[Dataset records Boundary: Start]

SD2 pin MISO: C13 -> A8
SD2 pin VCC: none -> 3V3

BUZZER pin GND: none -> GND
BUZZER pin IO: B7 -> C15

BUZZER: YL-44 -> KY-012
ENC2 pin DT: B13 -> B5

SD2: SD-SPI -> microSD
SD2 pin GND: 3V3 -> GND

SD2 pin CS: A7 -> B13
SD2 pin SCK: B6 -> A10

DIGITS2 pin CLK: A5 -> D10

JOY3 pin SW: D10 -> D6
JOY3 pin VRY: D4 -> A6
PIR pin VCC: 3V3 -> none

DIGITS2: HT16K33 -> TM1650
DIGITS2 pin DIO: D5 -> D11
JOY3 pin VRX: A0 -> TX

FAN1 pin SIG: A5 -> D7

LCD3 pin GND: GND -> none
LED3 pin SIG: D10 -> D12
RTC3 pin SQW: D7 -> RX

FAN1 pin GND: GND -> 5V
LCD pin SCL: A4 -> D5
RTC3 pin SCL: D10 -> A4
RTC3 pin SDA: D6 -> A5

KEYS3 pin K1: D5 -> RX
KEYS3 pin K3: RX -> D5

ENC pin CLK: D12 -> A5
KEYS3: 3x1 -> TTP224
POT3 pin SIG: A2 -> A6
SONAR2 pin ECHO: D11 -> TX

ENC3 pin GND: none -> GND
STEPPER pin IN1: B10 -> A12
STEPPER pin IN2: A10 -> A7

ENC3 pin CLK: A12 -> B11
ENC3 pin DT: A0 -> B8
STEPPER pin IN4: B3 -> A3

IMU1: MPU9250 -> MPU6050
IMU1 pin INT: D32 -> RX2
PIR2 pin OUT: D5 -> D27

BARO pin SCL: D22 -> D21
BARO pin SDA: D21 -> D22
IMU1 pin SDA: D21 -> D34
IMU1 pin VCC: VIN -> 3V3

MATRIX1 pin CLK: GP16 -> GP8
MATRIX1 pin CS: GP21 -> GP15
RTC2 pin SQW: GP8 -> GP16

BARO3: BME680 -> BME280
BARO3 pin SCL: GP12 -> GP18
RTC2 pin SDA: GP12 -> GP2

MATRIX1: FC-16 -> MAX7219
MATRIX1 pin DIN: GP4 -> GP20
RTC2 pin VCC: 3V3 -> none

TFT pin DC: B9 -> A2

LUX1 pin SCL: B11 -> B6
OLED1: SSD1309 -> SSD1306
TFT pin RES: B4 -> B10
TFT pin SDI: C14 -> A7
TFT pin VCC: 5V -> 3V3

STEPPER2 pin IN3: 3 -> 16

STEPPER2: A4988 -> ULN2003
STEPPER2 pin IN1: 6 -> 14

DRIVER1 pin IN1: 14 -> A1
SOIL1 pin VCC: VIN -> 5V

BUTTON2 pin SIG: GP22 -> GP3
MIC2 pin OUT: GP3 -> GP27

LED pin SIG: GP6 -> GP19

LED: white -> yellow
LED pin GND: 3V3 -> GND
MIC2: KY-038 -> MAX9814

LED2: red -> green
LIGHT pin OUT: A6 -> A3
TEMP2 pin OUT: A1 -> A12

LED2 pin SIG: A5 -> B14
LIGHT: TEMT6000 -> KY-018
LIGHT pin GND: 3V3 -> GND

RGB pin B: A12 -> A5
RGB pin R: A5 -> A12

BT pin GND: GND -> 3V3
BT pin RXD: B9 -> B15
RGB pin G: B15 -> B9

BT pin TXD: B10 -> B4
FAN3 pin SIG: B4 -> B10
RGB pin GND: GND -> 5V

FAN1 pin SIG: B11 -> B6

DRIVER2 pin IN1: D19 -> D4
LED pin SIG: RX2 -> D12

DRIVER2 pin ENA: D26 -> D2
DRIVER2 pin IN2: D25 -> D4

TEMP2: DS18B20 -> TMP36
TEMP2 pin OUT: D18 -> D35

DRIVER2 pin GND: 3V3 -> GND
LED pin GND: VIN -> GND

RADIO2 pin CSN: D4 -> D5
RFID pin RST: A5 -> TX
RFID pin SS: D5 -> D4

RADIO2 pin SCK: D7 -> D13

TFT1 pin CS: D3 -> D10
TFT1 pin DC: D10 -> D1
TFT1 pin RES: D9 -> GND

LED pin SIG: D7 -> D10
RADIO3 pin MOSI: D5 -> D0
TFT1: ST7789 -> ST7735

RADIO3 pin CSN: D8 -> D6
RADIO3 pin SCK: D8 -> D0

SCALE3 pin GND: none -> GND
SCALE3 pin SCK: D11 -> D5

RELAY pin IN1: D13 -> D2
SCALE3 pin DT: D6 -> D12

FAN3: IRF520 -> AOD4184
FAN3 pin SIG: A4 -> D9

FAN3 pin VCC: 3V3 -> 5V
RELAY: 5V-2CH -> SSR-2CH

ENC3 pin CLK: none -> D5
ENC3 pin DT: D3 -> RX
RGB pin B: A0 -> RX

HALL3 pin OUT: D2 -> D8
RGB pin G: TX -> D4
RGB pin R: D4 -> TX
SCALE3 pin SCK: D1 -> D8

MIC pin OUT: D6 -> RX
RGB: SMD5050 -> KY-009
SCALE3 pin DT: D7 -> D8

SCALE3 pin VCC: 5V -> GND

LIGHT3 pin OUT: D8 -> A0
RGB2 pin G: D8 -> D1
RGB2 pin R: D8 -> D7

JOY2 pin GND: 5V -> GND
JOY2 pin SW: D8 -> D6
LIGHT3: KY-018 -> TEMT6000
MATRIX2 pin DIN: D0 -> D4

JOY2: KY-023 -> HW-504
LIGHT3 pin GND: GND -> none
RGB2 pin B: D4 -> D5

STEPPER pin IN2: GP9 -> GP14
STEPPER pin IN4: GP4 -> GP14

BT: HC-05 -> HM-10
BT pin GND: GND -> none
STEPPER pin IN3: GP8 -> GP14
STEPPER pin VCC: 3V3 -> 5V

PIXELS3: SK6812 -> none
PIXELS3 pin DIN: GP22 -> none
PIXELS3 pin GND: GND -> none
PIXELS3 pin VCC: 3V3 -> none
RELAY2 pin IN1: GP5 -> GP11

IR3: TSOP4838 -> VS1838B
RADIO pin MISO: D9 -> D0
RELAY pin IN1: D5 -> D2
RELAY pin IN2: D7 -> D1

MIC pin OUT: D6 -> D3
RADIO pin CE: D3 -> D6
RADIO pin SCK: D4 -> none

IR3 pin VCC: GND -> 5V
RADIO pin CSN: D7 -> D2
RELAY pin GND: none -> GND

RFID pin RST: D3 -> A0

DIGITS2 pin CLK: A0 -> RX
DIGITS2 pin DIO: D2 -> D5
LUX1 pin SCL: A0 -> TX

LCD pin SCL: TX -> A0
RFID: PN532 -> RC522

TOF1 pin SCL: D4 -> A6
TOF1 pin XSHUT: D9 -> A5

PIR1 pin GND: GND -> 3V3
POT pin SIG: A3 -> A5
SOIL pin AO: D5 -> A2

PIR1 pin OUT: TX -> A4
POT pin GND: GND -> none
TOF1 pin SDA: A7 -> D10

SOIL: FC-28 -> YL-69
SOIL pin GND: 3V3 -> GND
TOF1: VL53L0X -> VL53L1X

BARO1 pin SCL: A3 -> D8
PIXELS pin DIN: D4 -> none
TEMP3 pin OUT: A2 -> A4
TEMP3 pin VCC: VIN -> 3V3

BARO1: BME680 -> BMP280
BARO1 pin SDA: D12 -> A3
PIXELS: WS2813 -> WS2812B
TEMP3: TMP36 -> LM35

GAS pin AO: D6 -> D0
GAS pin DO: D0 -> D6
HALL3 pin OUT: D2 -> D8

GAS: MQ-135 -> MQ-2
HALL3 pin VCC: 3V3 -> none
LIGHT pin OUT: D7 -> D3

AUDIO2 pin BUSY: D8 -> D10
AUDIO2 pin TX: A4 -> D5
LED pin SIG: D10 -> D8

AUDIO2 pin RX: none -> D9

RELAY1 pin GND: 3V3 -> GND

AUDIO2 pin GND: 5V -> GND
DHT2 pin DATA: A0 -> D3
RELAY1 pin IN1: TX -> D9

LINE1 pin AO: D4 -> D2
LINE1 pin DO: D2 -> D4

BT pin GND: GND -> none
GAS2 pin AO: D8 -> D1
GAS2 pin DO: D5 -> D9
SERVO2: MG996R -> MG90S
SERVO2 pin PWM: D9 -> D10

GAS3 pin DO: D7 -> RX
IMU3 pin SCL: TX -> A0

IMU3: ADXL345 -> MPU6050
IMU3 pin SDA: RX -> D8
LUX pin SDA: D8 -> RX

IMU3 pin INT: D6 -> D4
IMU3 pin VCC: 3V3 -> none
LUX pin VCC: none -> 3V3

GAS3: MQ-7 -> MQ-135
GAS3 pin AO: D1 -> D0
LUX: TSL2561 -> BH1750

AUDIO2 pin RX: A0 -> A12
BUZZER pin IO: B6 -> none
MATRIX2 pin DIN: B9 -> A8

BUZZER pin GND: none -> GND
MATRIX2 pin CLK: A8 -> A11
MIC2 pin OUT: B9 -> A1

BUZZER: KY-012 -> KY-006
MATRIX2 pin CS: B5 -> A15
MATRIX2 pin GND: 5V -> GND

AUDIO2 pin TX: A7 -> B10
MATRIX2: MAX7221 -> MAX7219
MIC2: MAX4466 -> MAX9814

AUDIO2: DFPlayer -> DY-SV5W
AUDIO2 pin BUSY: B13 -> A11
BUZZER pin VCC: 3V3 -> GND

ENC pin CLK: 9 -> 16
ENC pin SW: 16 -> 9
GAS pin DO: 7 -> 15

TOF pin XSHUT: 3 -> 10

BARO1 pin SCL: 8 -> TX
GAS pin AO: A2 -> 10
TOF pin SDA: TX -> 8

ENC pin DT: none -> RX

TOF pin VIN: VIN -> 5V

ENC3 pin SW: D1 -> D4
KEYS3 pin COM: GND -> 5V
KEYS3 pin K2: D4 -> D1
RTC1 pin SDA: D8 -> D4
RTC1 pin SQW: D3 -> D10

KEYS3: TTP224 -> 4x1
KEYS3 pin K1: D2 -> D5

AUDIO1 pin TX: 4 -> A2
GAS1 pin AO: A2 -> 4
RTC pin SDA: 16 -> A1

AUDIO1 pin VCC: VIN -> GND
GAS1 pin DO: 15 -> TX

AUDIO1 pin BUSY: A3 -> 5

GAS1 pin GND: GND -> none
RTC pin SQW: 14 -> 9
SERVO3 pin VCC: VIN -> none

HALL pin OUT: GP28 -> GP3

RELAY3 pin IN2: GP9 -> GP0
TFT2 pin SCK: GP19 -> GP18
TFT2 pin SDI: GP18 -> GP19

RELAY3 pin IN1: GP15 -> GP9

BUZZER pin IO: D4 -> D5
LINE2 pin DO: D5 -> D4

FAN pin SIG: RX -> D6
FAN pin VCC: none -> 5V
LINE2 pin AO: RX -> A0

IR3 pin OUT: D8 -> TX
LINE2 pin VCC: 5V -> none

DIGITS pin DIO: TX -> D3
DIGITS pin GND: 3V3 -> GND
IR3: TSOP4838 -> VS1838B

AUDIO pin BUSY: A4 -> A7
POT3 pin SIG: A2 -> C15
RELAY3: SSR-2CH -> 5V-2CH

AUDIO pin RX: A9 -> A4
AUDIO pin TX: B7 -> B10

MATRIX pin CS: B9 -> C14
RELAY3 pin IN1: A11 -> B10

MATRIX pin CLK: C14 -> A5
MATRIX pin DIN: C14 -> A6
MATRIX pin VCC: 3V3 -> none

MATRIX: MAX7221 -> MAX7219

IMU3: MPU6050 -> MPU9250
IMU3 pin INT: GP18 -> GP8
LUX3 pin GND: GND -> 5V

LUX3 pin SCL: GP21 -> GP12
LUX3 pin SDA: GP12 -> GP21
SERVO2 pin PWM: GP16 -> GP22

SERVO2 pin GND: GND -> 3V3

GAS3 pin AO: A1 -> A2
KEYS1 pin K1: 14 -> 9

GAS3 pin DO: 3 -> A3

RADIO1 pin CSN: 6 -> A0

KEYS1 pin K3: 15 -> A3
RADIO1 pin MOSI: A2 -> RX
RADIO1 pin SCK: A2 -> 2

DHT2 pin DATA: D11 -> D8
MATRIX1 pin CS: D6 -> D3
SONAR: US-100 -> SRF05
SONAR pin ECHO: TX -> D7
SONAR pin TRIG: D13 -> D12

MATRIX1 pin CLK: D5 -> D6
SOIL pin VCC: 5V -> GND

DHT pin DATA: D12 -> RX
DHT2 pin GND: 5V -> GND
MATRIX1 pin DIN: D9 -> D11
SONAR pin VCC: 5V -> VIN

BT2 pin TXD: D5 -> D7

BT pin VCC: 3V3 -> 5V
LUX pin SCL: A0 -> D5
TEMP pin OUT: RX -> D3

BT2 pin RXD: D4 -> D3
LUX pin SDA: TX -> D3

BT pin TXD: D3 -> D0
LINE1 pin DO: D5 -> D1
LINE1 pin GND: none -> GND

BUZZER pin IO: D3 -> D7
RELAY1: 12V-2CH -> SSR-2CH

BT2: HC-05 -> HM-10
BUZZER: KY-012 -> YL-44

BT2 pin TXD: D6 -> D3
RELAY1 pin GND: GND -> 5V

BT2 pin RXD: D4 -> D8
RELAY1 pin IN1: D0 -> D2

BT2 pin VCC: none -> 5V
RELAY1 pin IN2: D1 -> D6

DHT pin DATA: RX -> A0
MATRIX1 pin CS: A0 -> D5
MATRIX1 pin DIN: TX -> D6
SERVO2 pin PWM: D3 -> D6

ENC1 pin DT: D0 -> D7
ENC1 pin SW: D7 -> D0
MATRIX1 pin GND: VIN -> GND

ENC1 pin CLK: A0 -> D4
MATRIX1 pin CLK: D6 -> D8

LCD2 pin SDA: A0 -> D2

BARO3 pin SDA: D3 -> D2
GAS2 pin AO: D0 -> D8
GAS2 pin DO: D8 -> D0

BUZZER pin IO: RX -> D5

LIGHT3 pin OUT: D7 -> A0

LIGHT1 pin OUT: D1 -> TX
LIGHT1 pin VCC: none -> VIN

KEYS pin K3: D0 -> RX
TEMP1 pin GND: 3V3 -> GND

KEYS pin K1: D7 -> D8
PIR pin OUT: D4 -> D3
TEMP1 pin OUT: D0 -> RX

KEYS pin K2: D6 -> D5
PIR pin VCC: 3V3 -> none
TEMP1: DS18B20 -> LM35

[Dataset records Boundary: End]

• Task goal: From the data above, output exactly the lines between the one containing "RELAY pin IN2: D7 -> D1" and the one containing "SERVO2 pin PWM: D9 -> D10", counting both of them.

• Exercise solution:
RELAY pin IN2: D7 -> D1

MIC pin OUT: D6 -> D3
RADIO pin CE: D3 -> D6
RADIO pin SCK: D4 -> none

IR3 pin VCC: GND -> 5V
RADIO pin CSN: D7 -> D2
RELAY pin GND: none -> GND

RFID pin RST: D3 -> A0

DIGITS2 pin CLK: A0 -> RX
DIGITS2 pin DIO: D2 -> D5
LUX1 pin SCL: A0 -> TX

LCD pin SCL: TX -> A0
RFID: PN532 -> RC522

TOF1 pin SCL: D4 -> A6
TOF1 pin XSHUT: D9 -> A5

PIR1 pin GND: GND -> 3V3
POT pin SIG: A3 -> A5
SOIL pin AO: D5 -> A2

PIR1 pin OUT: TX -> A4
POT pin GND: GND -> none
TOF1 pin SDA: A7 -> D10

SOIL: FC-28 -> YL-69
SOIL pin GND: 3V3 -> GND
TOF1: VL53L0X -> VL53L1X

BARO1 pin SCL: A3 -> D8
PIXELS pin DIN: D4 -> none
TEMP3 pin OUT: A2 -> A4
TEMP3 pin VCC: VIN -> 3V3

BARO1: BME680 -> BMP280
BARO1 pin SDA: D12 -> A3
PIXELS: WS2813 -> WS2812B
TEMP3: TMP36 -> LM35

GAS pin AO: D6 -> D0
GAS pin DO: D0 -> D6
HALL3 pin OUT: D2 -> D8

GAS: MQ-135 -> MQ-2
HALL3 pin VCC: 3V3 -> none
LIGHT pin OUT: D7 -> D3

AUDIO2 pin BUSY: D8 -> D10
AUDIO2 pin TX: A4 -> D5
LED pin SIG: D10 -> D8

AUDIO2 pin RX: none -> D9

RELAY1 pin GND: 3V3 -> GND

AUDIO2 pin GND: 5V -> GND
DHT2 pin DATA: A0 -> D3
RELAY1 pin IN1: TX -> D9

LINE1 pin AO: D4 -> D2
LINE1 pin DO: D2 -> D4

BT pin GND: GND -> none
GAS2 pin AO: D8 -> D1
GAS2 pin DO: D5 -> D9
SERVO2: MG996R -> MG90S
SERVO2 pin PWM: D9 -> D10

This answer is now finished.